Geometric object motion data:
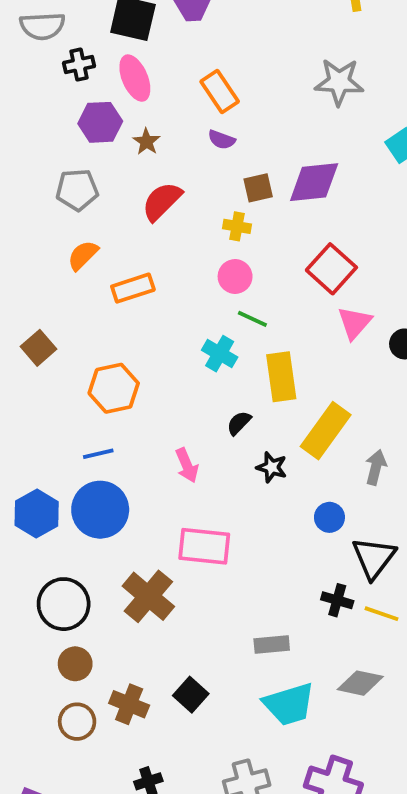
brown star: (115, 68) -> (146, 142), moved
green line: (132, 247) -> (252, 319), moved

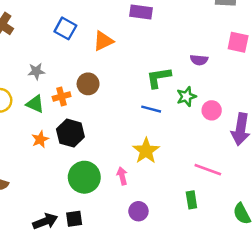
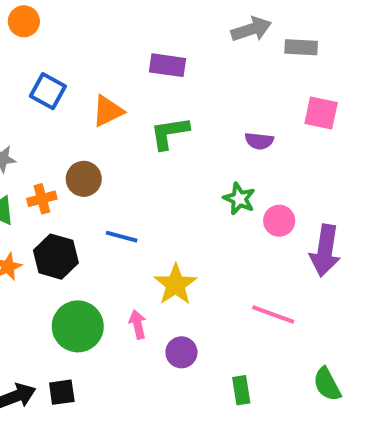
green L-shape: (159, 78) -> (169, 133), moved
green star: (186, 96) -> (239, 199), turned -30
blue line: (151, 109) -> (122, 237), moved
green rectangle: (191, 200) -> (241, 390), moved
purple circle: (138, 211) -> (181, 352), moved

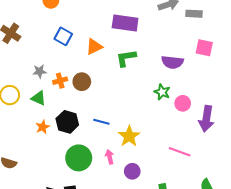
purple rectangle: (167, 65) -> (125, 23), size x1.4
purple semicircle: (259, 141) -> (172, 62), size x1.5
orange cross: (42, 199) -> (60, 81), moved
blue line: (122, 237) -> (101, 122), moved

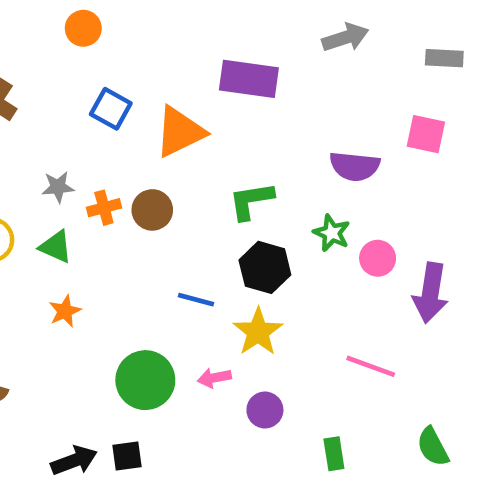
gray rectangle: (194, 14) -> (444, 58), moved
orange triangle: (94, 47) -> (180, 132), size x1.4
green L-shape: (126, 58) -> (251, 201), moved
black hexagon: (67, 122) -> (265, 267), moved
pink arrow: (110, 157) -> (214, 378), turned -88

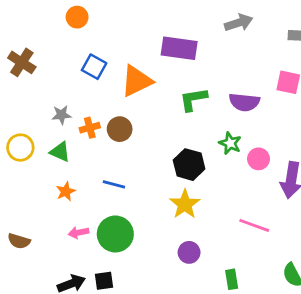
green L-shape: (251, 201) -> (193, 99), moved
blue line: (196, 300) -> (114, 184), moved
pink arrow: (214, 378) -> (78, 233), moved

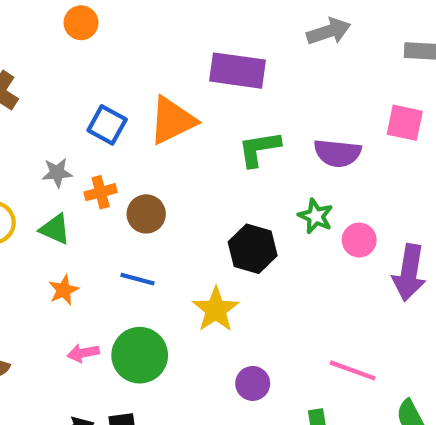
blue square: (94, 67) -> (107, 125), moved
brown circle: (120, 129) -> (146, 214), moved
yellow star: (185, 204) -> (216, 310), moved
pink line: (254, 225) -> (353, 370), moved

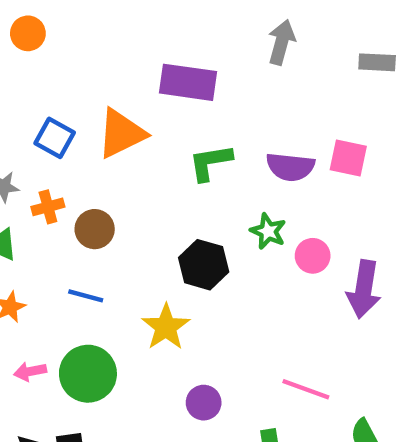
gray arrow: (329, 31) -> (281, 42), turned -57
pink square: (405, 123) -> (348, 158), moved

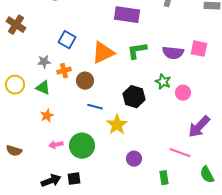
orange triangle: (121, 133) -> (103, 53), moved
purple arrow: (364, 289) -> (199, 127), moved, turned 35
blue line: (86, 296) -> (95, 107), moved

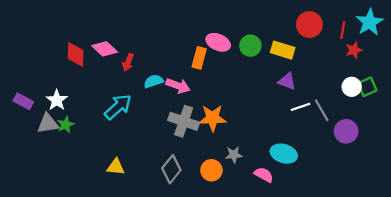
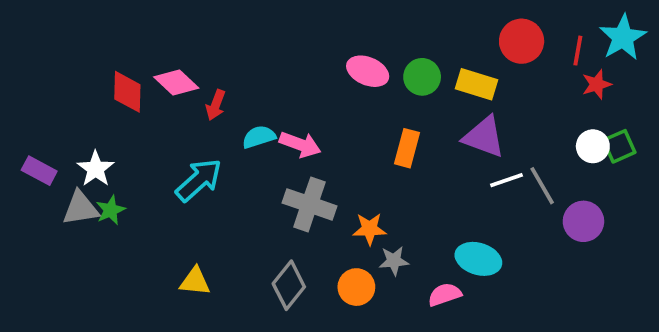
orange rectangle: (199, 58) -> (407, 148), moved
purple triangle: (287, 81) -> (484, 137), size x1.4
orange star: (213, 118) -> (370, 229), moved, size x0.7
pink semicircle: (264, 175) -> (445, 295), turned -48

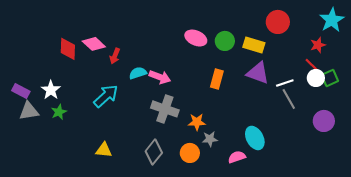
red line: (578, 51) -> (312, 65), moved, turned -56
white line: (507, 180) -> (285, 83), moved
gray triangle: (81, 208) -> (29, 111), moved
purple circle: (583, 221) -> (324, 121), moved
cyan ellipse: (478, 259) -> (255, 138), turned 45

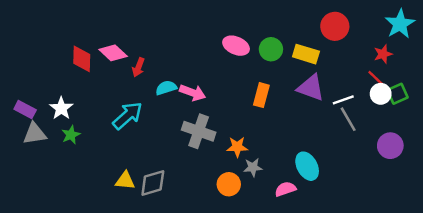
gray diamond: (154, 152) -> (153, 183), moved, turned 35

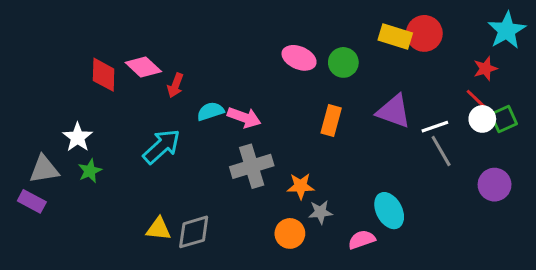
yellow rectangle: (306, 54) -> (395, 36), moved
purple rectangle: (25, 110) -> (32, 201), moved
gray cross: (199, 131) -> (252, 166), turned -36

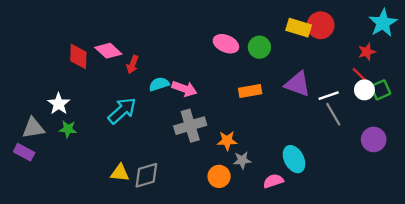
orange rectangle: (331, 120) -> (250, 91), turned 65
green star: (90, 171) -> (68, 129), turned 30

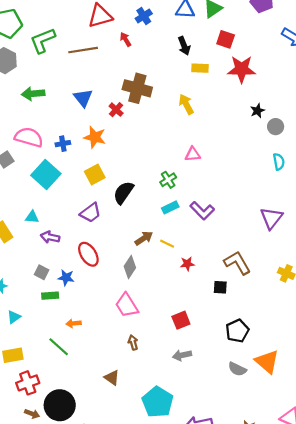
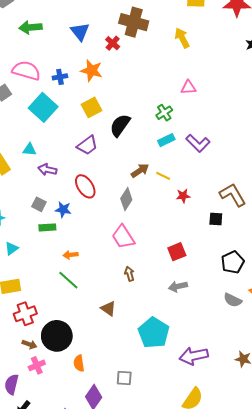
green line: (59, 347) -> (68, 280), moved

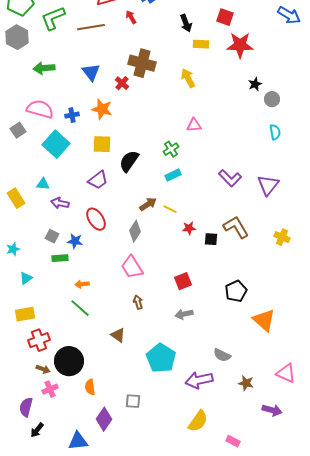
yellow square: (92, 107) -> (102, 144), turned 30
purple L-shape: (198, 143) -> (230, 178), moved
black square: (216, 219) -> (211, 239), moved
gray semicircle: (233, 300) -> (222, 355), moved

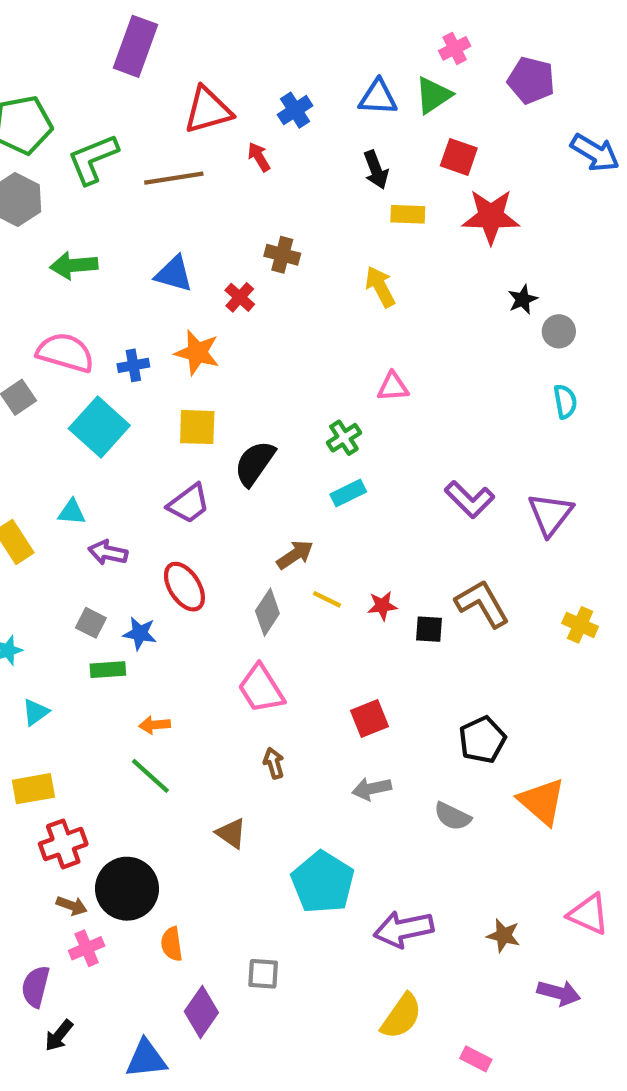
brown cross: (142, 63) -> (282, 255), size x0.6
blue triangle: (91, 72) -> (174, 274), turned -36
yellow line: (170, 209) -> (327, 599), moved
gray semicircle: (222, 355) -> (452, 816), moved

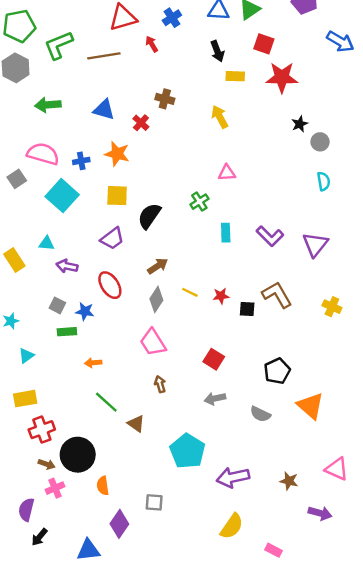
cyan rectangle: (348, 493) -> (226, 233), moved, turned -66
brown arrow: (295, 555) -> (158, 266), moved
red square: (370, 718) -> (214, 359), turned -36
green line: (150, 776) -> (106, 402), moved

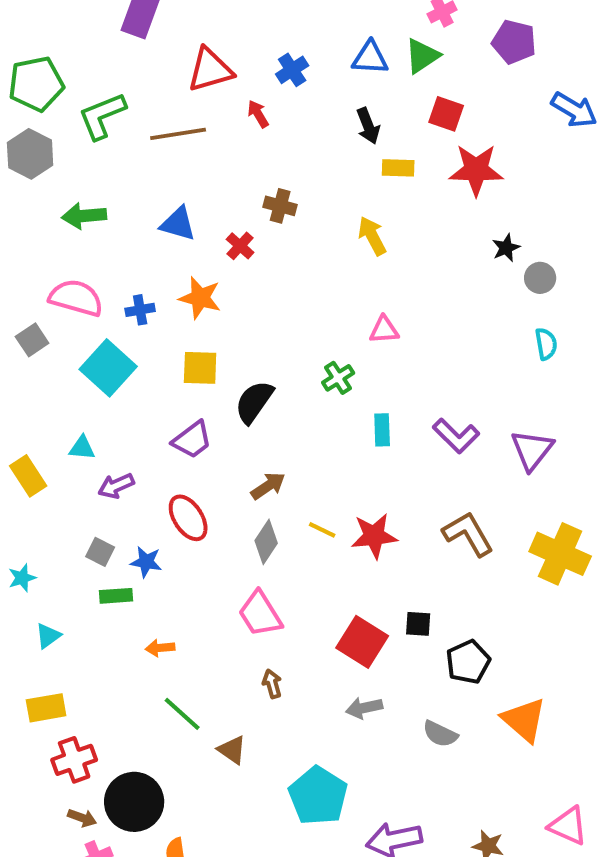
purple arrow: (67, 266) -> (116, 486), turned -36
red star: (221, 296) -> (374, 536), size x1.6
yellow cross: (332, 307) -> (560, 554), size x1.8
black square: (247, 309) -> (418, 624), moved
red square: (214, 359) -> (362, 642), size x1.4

> [WORK INSTRUCTIONS] Going through the records above, count the lines that hold "arrow" and answer with the count alone.

> [SOLUTION FOR THIS TASK] 6